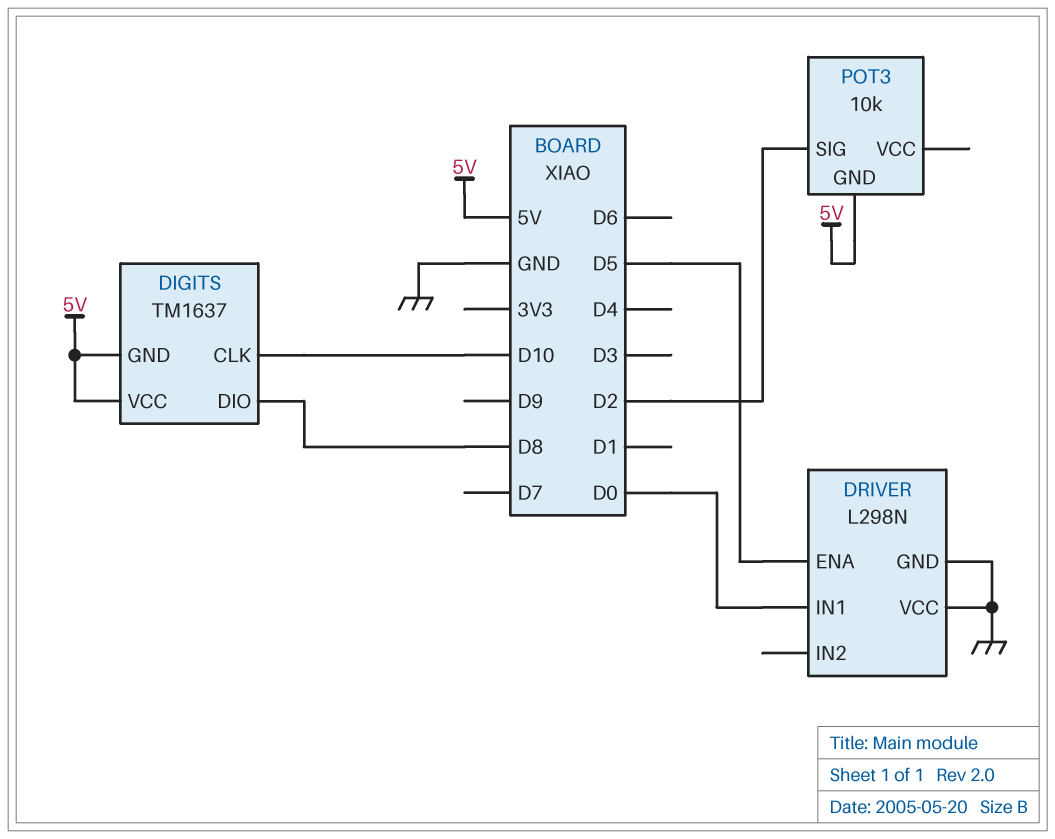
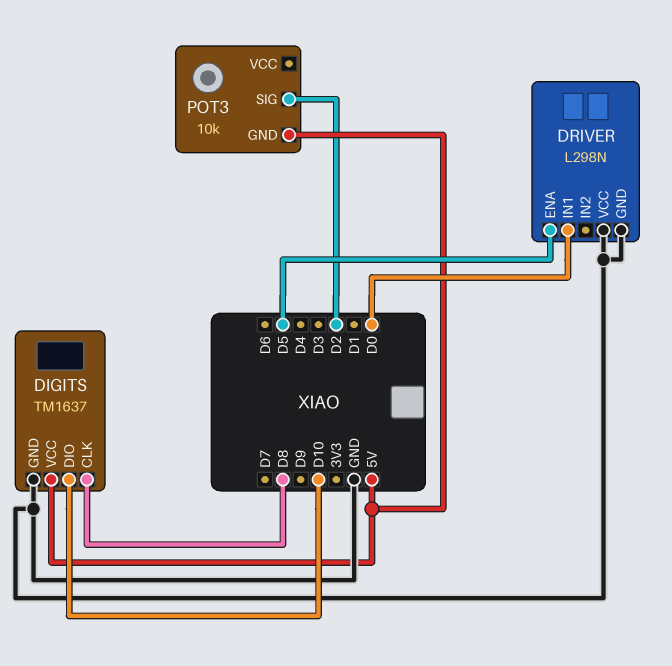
DIGITS pin CLK: D10 -> D8
DIGITS pin DIO: D8 -> D10
DIGITS pin GND: 5V -> GND

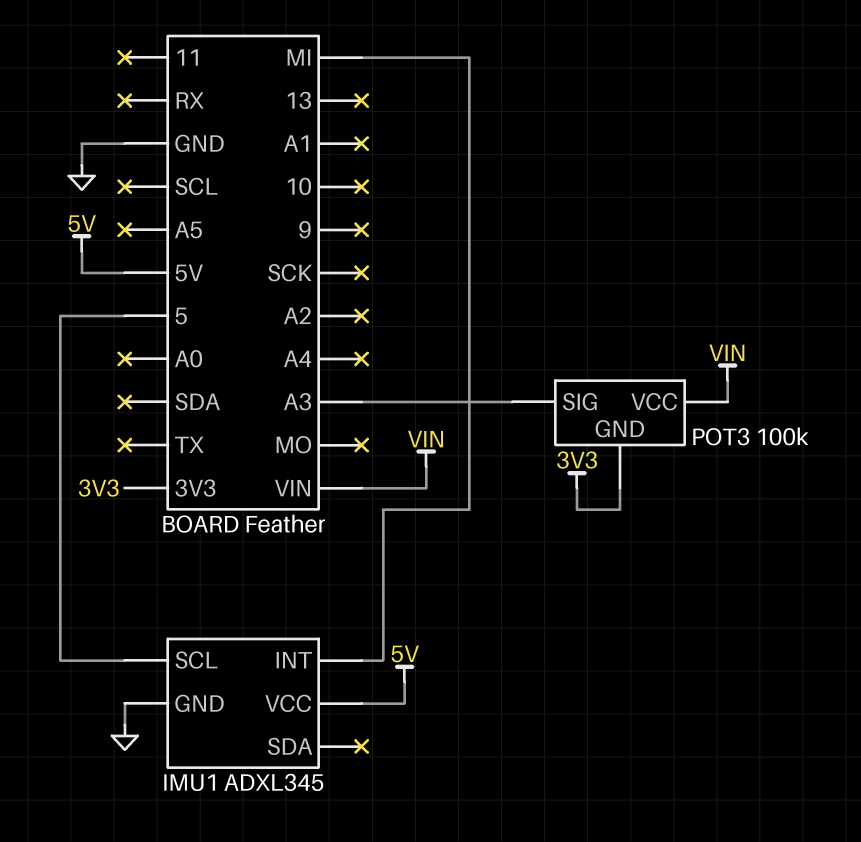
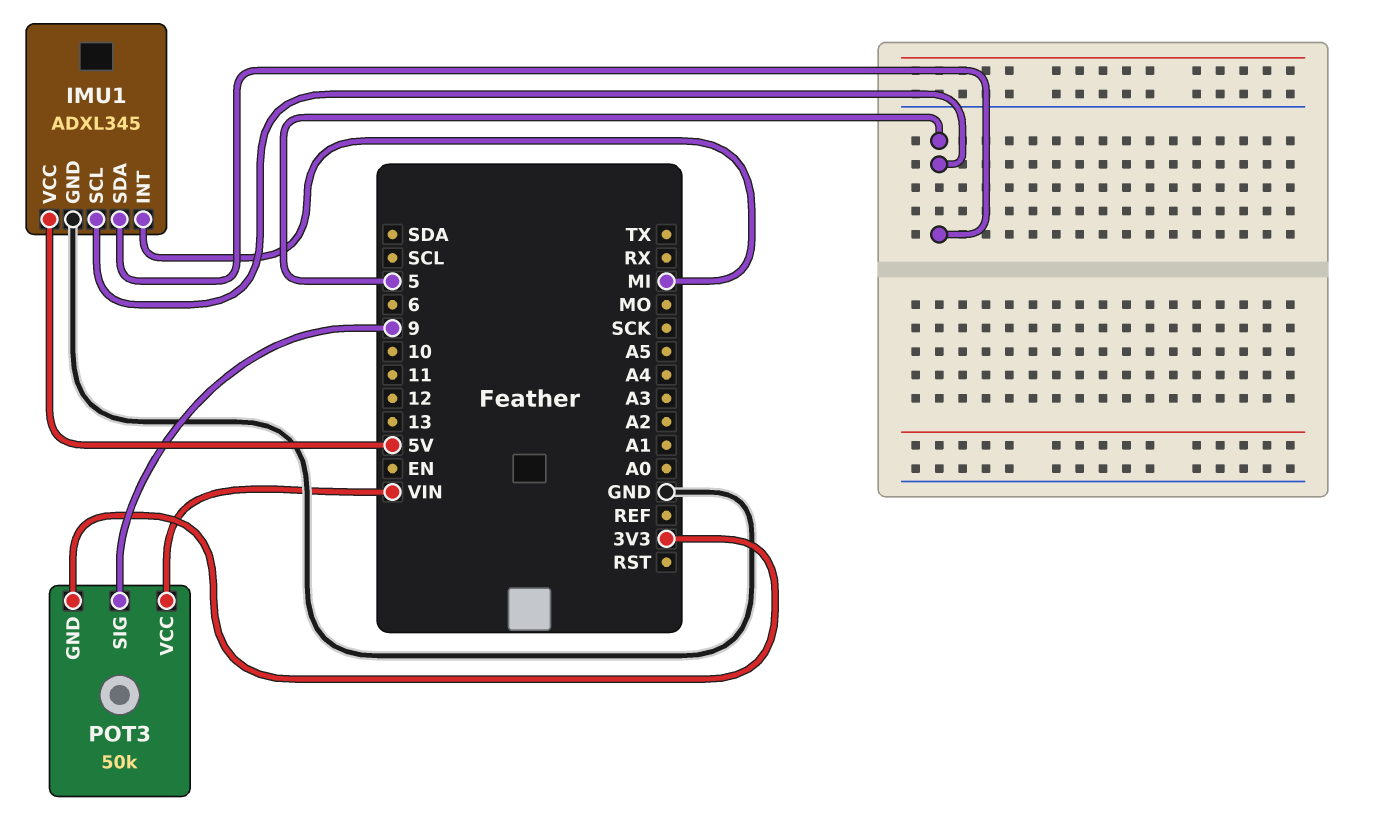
IMU1 pin SDA: none -> 5
POT3: 100k -> 50k
POT3 pin SIG: A3 -> 9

**Problem details:**
From the data above, pick out each line containing "DIGITS" and copy it.

**Result for this task:**
DIGITS pin CLK: D10 -> D8
DIGITS pin DIO: D8 -> D10
DIGITS pin GND: 5V -> GND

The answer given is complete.